GOAL: Express everything from the start of the records down to the line containing "Detect every labelled" as a JSON list of strings, with one string per line and blank lines omitted.

DATA TO USE:
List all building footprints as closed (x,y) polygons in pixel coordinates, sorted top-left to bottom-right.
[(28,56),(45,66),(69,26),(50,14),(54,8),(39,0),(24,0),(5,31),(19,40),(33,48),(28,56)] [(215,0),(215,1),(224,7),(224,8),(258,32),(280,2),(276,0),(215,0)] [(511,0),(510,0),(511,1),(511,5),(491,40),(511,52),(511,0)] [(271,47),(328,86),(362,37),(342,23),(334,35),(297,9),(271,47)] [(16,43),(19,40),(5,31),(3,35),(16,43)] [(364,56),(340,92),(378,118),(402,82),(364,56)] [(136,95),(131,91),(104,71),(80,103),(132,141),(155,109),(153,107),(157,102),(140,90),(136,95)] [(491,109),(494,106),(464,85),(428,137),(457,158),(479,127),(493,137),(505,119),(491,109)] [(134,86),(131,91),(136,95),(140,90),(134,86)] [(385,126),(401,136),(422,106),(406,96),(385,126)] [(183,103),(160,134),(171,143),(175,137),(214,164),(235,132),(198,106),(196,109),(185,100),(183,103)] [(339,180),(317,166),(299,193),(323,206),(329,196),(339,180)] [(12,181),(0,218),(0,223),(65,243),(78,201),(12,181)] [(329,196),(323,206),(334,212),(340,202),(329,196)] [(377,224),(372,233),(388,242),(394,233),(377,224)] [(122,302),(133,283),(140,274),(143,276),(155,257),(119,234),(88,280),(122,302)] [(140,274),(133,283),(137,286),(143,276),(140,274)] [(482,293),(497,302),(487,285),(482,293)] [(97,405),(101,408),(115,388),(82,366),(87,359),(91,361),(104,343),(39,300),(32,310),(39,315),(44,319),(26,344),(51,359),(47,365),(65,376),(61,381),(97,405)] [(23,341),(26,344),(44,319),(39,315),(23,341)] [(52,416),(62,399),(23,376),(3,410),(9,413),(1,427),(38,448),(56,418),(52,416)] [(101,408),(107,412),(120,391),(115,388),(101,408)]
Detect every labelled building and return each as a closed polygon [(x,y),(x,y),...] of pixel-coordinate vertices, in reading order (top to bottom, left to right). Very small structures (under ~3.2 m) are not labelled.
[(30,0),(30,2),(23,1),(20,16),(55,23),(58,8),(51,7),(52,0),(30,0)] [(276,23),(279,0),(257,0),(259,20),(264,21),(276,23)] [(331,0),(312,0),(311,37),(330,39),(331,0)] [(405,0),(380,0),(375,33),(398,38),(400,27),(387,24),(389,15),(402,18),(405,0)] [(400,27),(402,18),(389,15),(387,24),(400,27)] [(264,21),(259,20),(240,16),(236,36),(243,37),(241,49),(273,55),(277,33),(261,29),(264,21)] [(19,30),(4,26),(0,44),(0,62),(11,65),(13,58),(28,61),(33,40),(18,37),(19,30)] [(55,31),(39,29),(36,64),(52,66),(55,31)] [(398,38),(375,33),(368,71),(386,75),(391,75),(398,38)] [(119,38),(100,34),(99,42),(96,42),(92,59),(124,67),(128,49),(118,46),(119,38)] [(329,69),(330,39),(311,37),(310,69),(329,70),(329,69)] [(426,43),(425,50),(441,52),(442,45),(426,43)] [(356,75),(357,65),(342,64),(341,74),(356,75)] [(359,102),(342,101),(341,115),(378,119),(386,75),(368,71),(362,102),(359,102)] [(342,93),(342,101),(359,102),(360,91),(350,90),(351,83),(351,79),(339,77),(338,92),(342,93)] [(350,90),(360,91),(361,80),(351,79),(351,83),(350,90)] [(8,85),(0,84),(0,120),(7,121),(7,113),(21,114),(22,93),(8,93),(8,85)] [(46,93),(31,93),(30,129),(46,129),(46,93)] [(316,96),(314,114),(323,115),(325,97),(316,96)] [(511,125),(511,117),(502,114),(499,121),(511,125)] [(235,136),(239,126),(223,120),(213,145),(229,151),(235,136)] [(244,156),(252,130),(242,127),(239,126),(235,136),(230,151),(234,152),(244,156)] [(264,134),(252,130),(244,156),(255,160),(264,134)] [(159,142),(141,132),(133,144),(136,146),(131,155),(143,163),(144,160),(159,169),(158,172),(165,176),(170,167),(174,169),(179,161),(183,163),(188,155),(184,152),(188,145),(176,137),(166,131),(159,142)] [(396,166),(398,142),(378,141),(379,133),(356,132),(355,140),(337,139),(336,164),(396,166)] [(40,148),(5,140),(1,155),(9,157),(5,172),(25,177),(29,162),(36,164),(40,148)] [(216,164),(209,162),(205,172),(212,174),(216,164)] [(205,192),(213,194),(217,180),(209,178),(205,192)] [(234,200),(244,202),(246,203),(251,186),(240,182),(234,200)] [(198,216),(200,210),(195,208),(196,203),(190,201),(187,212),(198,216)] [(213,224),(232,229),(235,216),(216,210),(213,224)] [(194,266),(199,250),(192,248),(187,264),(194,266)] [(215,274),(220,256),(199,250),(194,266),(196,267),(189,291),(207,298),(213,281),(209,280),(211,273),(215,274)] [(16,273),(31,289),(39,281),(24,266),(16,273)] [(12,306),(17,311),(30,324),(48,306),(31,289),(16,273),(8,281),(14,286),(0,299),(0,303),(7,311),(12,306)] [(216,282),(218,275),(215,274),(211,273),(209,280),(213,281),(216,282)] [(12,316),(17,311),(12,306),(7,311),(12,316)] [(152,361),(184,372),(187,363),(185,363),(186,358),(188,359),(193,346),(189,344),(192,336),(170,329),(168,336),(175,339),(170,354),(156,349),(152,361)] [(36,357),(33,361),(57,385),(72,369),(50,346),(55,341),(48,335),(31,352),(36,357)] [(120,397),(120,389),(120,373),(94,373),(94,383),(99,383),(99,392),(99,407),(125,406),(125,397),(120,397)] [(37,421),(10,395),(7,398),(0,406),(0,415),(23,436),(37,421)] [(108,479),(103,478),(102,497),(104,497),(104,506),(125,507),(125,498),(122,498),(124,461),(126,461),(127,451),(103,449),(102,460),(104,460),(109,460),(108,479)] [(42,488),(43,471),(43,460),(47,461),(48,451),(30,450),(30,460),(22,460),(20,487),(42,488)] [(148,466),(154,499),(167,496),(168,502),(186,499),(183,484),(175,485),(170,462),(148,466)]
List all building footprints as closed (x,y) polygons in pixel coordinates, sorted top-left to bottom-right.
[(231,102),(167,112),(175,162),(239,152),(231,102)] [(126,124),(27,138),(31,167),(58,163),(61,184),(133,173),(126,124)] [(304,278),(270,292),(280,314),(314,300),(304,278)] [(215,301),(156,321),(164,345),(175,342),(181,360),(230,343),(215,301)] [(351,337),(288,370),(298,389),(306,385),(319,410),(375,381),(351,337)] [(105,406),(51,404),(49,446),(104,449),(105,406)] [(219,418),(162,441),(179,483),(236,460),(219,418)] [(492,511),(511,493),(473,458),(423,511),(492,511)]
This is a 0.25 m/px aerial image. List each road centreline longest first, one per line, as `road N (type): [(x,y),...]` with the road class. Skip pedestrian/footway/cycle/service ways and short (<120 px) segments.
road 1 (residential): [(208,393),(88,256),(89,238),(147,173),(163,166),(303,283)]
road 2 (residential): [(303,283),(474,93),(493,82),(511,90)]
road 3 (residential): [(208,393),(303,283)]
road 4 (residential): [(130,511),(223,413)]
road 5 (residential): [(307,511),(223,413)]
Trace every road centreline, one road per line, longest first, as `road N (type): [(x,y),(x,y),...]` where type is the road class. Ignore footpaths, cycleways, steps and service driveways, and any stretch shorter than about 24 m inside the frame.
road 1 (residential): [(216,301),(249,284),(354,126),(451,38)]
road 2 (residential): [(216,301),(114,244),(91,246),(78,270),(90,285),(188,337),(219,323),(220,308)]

RESULT FOR THIS TASK:
[
  "List all building footprints as closed (x,y) polygons in pixel coordinates, sorted top-left to bottom-right.",
  "[(28,56),(45,66),(69,26),(50,14),(54,8),(39,0),(24,0),(5,31),(19,40),(33,48),(28,56)] [(215,0),(215,1),(224,7),(224,8),(258,32),(280,2),(276,0),(215,0)] [(511,0),(510,0),(511,1),(511,5),(491,40),(511,52),(511,0)] [(271,47),(328,86),(362,37),(342,23),(334,35),(297,9),(271,47)] [(16,43),(19,40),(5,31),(3,35),(16,43)] [(364,56),(340,92),(378,118),(402,82),(364,56)] [(136,95),(131,91),(104,71),(80,103),(132,141),(155,109),(153,107),(157,102),(140,90),(136,95)] [(491,109),(494,106),(464,85),(428,137),(457,158),(479,127),(493,137),(505,119),(491,109)] [(134,86),(131,91),(136,95),(140,90),(134,86)] [(385,126),(401,136),(422,106),(406,96),(385,126)] [(183,103),(160,134),(171,143),(175,137),(214,164),(235,132),(198,106),(196,109),(185,100),(183,103)] [(339,180),(317,166),(299,193),(323,206),(329,196),(339,180)] [(12,181),(0,218),(0,223),(65,243),(78,201),(12,181)] [(329,196),(323,206),(334,212),(340,202),(329,196)] [(377,224),(372,233),(388,242),(394,233),(377,224)] [(122,302),(133,283),(140,274),(143,276),(155,257),(119,234),(88,280),(122,302)] [(140,274),(133,283),(137,286),(143,276),(140,274)] [(482,293),(497,302),(487,285),(482,293)] [(97,405),(101,408),(115,388),(82,366),(87,359),(91,361),(104,343),(39,300),(32,310),(39,315),(44,319),(26,344),(51,359),(47,365),(65,376),(61,381),(97,405)] [(23,341),(26,344),(44,319),(39,315),(23,341)] [(52,416),(62,399),(23,376),(3,410),(9,413),(1,427),(38,448),(56,418),(52,416)] [(101,408),(107,412),(120,391),(115,388),(101,408)]",
  "Detect every labelled building and return each as a closed polygon [(x,y),(x,y),...] of pixel-coordinate vertices, in reading order (top to bottom, left to right). Very small structures (under ~3.2 m) are not labelled."
]